TRY IT:
An exact transcription of all the records, free of pictures, is the expected answer.

EXTRACTED RECORDS:
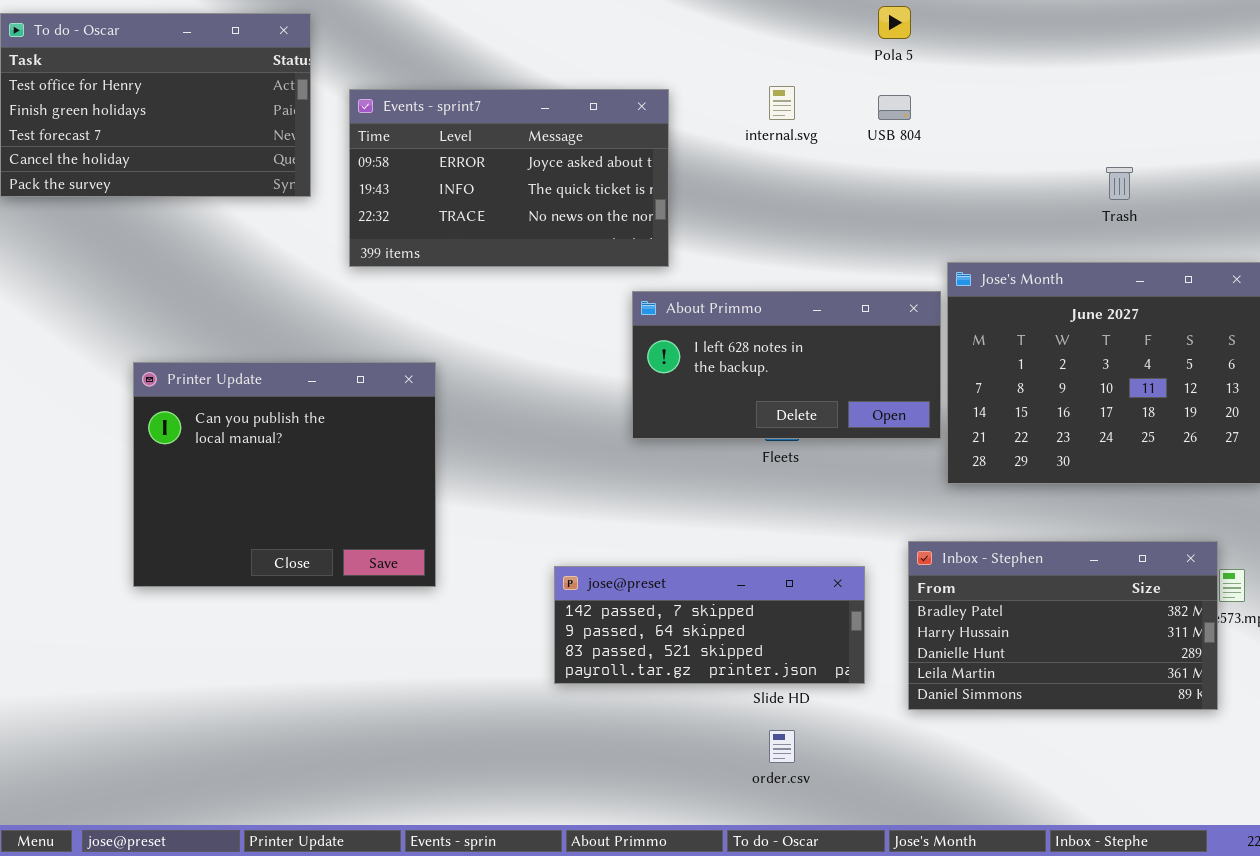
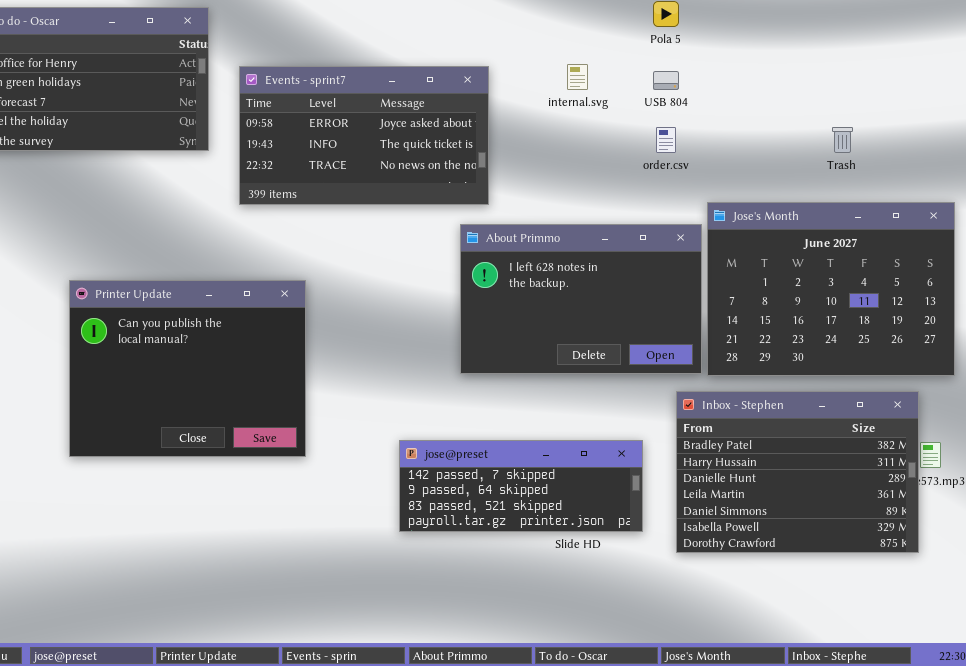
About Primmo: [632,291,941,439] -> [460,224,702,374], resized
Inbox - Stephen: [908,541,1218,710] -> [676,391,919,553], resized
order.csv: [769,730,795,763] -> [656,127,676,153], moved

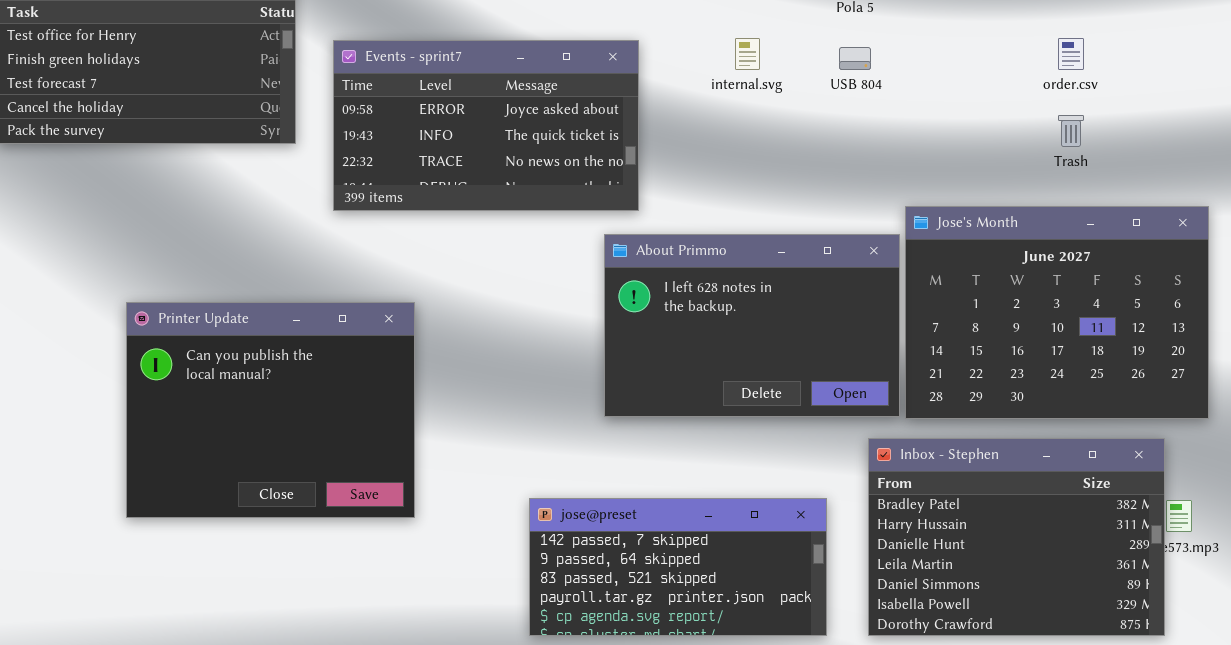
order.csv: [656,127,676,153] -> [1058,38,1084,70], moved
jose@preset: [399,440,643,532] -> [529,498,827,636], resized

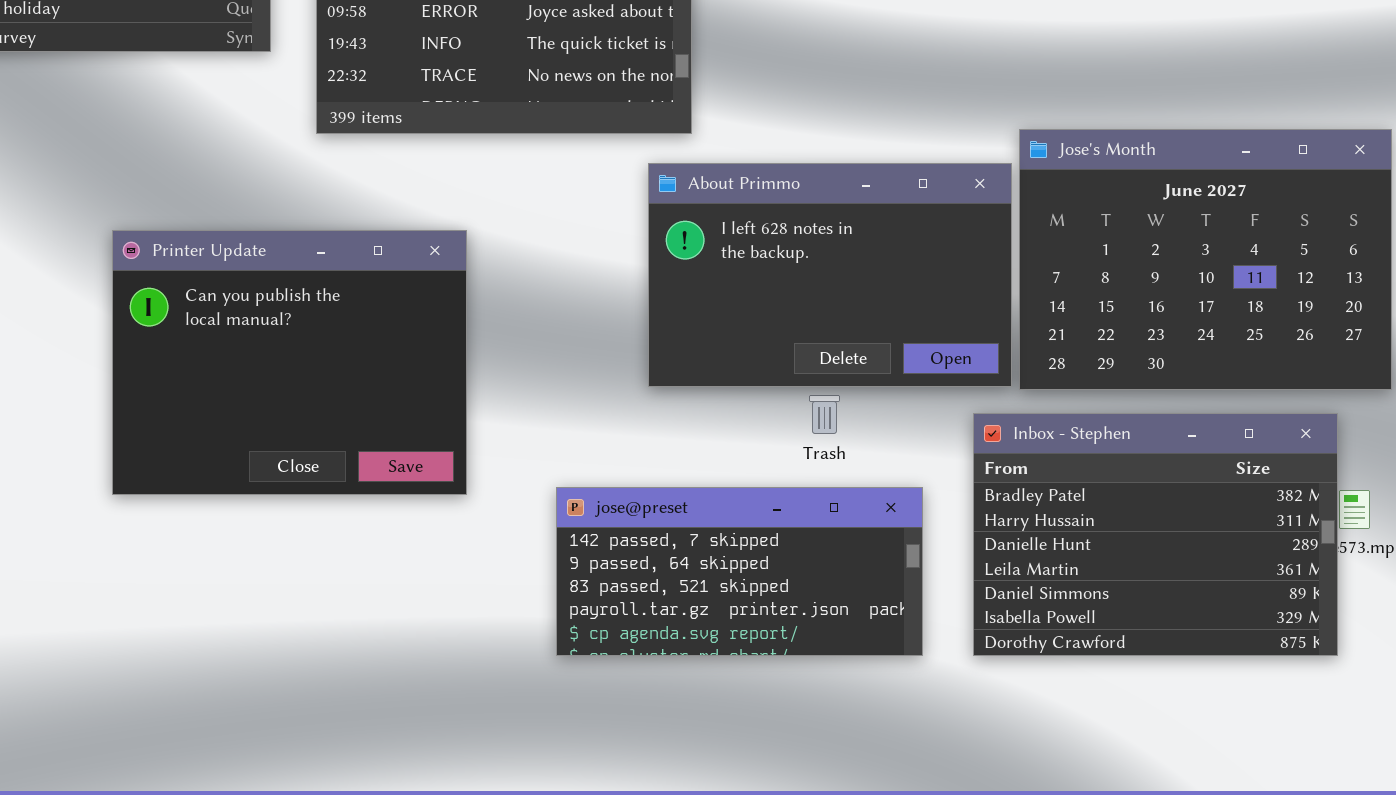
Trash: [1058,115,1084,147] -> [809,395,840,434], moved
Printer Update: [126,302,415,518] -> [112,230,467,495], moved

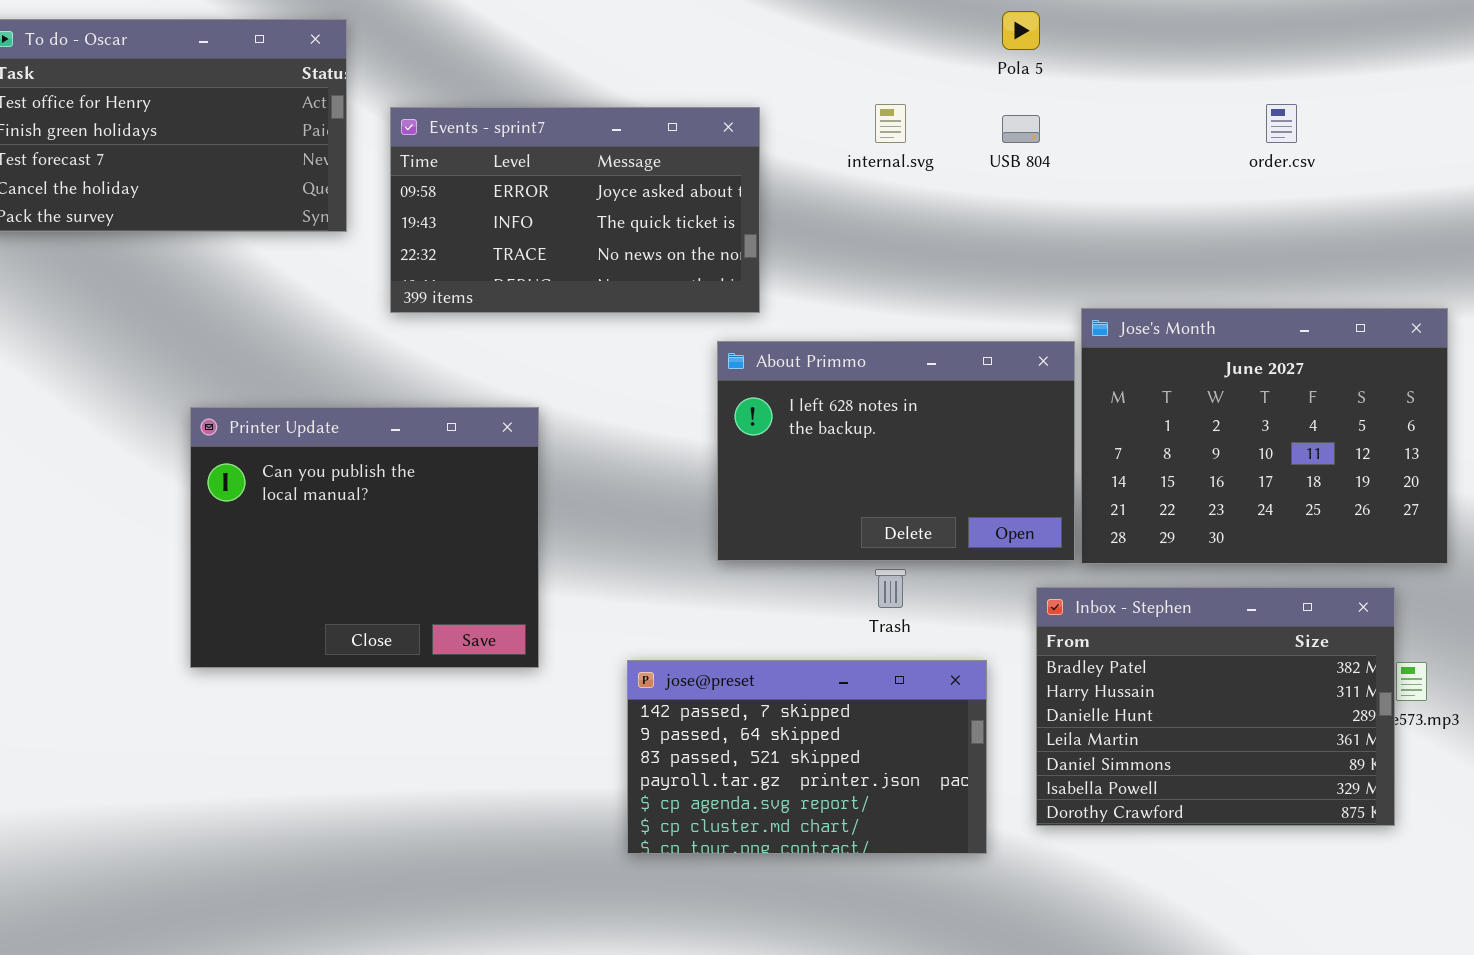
jose@preset: [556,487,923,656] -> [627,660,987,854], resized

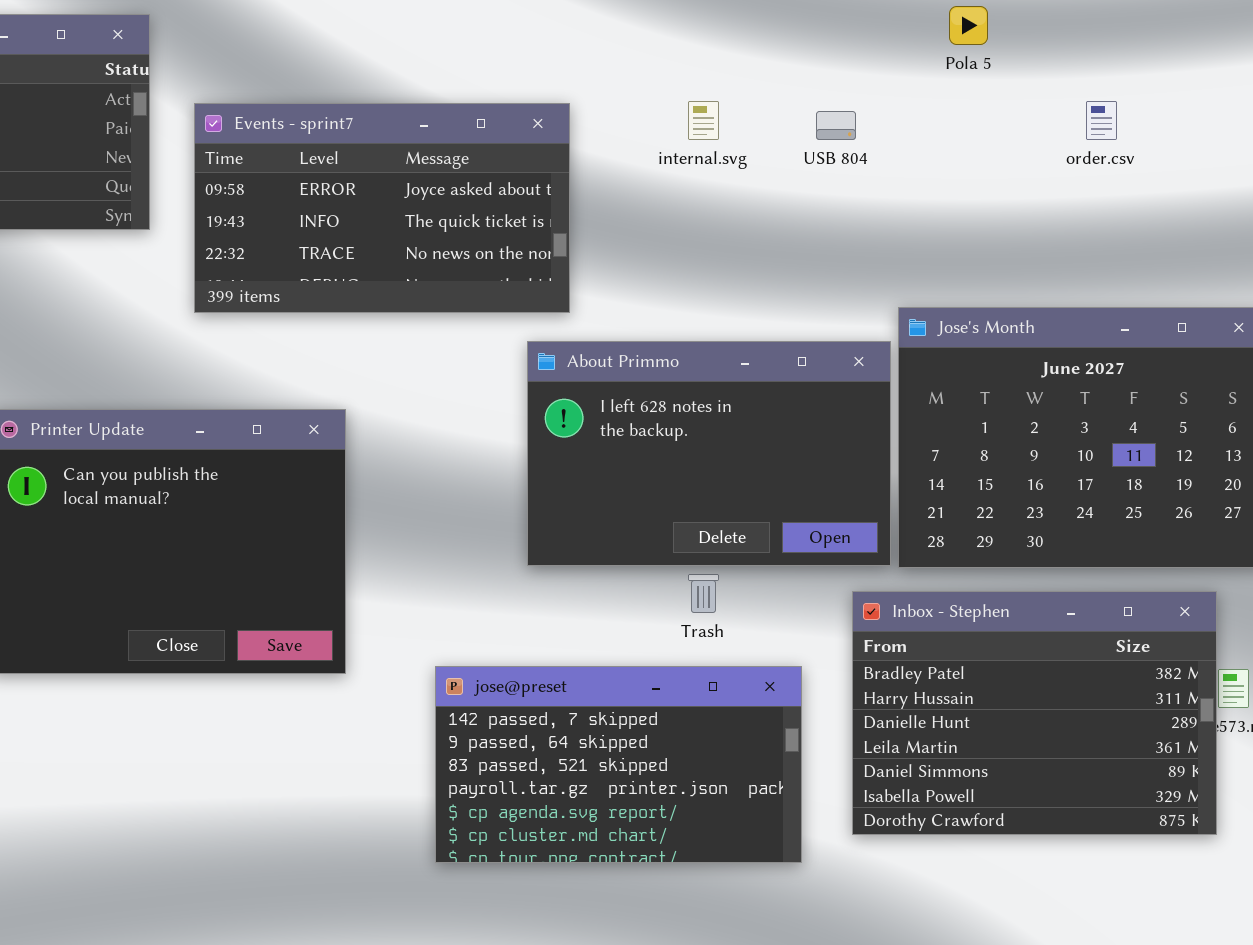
Pola 5: [1002,11,1040,50] -> [949,6,988,45], moved

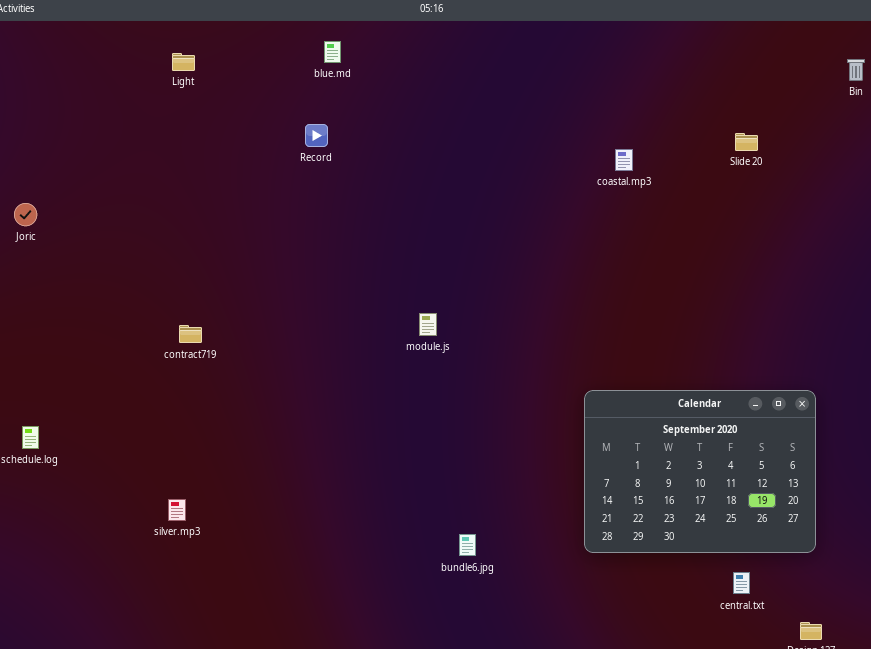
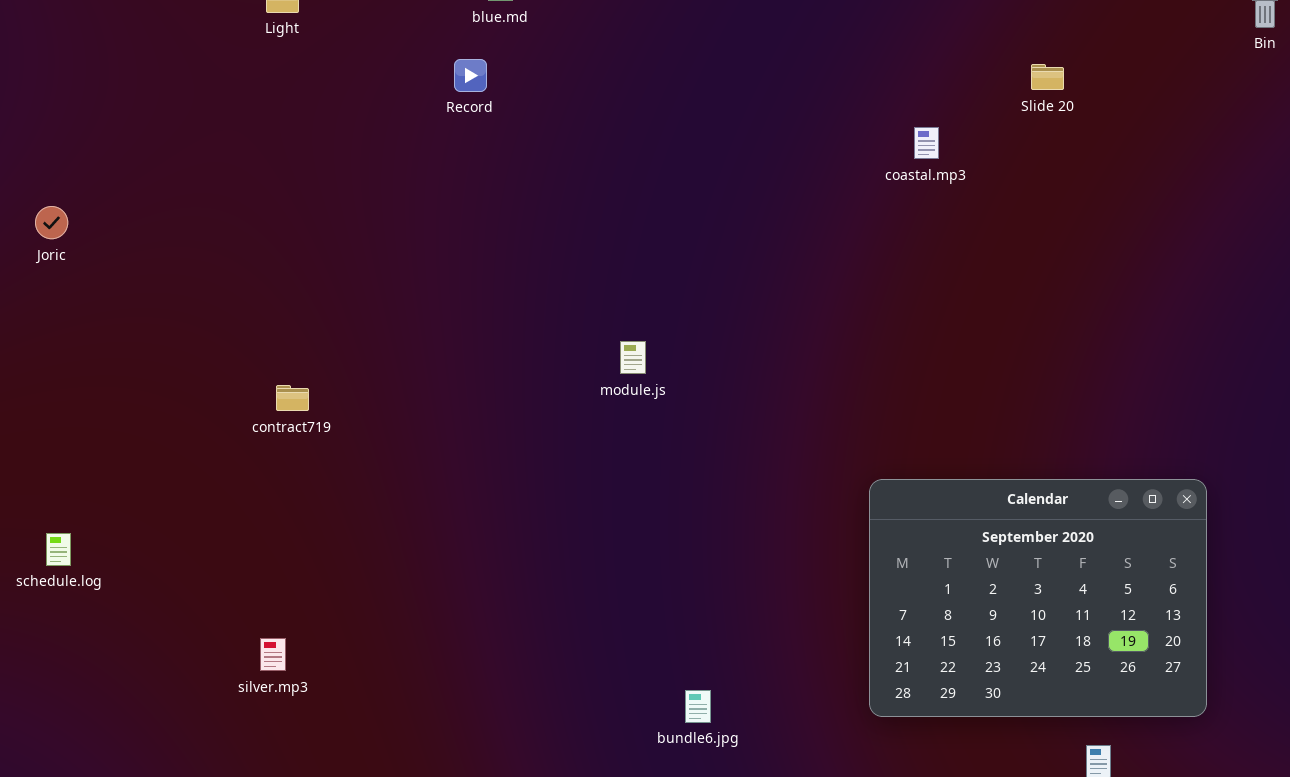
Record: [305,124,328,147] -> [454,59,487,92], moved
Slide 20: [735,133,758,151] -> [1031,64,1064,90], moved
module.js: [419,313,437,336] -> [620,341,646,374], moved

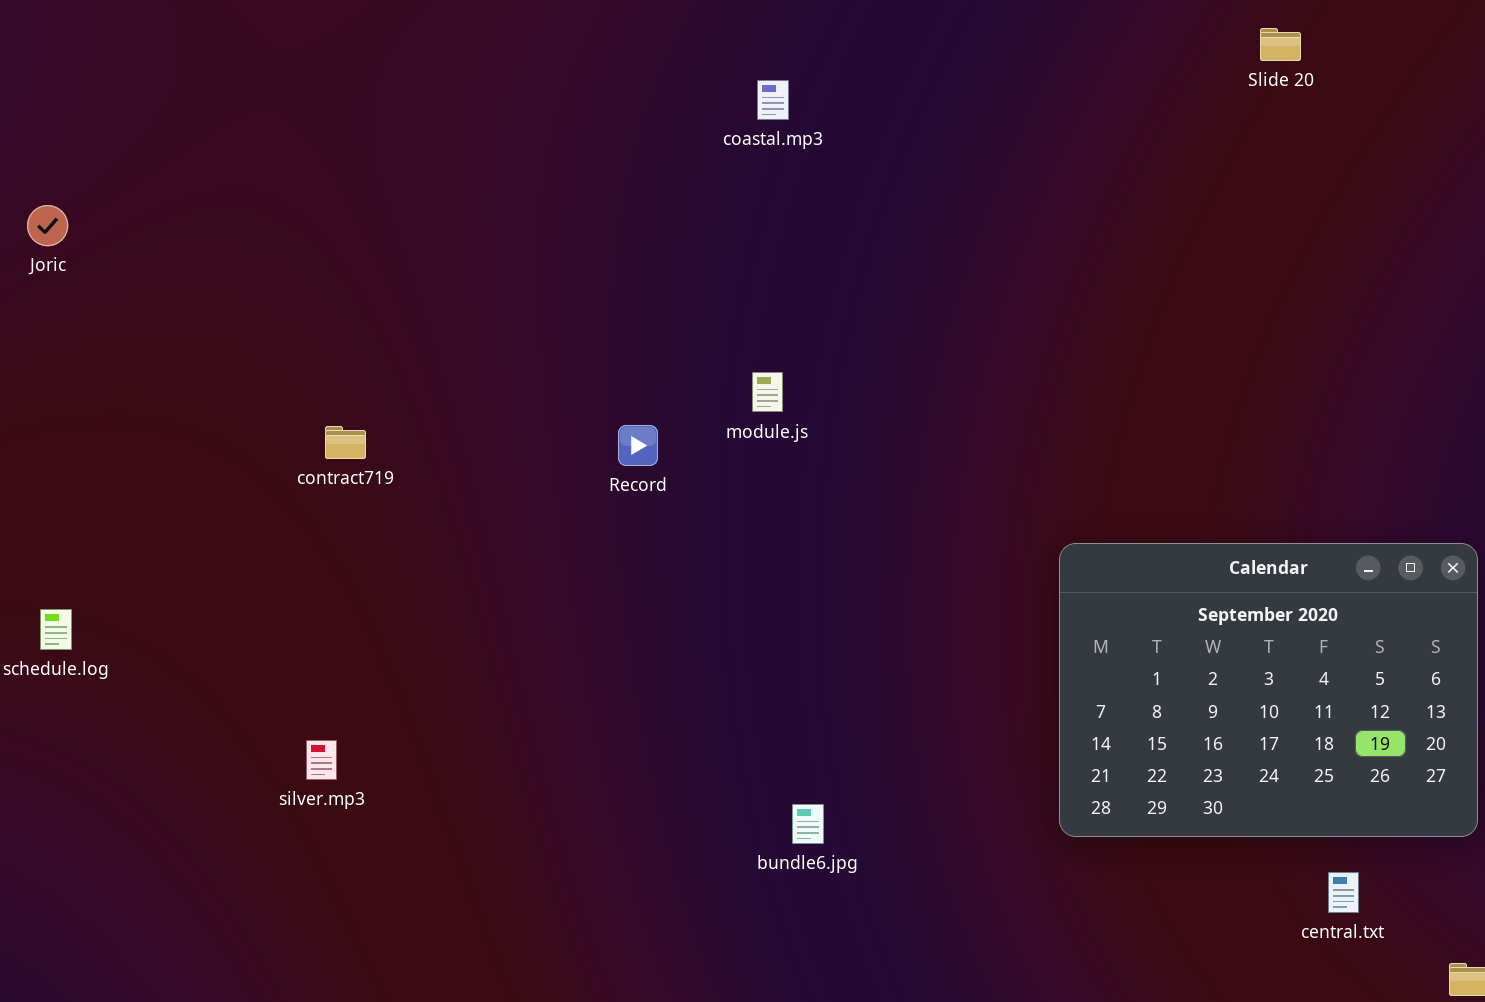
Record: [454,59,487,92] -> [618,425,658,466], moved
coastal.mp3: [914,127,939,159] -> [757,80,789,120], moved
bundle6.jpg: [685,690,711,723] -> [792,804,824,844], moved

ANSWER FOR THE TASK:
About Primmo: [632,291,941,439] -> [460,224,702,374], resized
Inbox - Stephen: [908,541,1218,710] -> [676,391,919,553], resized
order.csv: [769,730,795,763] -> [656,127,676,153], moved

order.csv: [656,127,676,153] -> [1058,38,1084,70], moved
jose@preset: [399,440,643,532] -> [529,498,827,636], resized

Trash: [1058,115,1084,147] -> [809,395,840,434], moved
Printer Update: [126,302,415,518] -> [112,230,467,495], moved

jose@preset: [556,487,923,656] -> [627,660,987,854], resized

Pola 5: [1002,11,1040,50] -> [949,6,988,45], moved

Record: [305,124,328,147] -> [454,59,487,92], moved
Slide 20: [735,133,758,151] -> [1031,64,1064,90], moved
module.js: [419,313,437,336] -> [620,341,646,374], moved

Record: [454,59,487,92] -> [618,425,658,466], moved
coastal.mp3: [914,127,939,159] -> [757,80,789,120], moved
bundle6.jpg: [685,690,711,723] -> [792,804,824,844], moved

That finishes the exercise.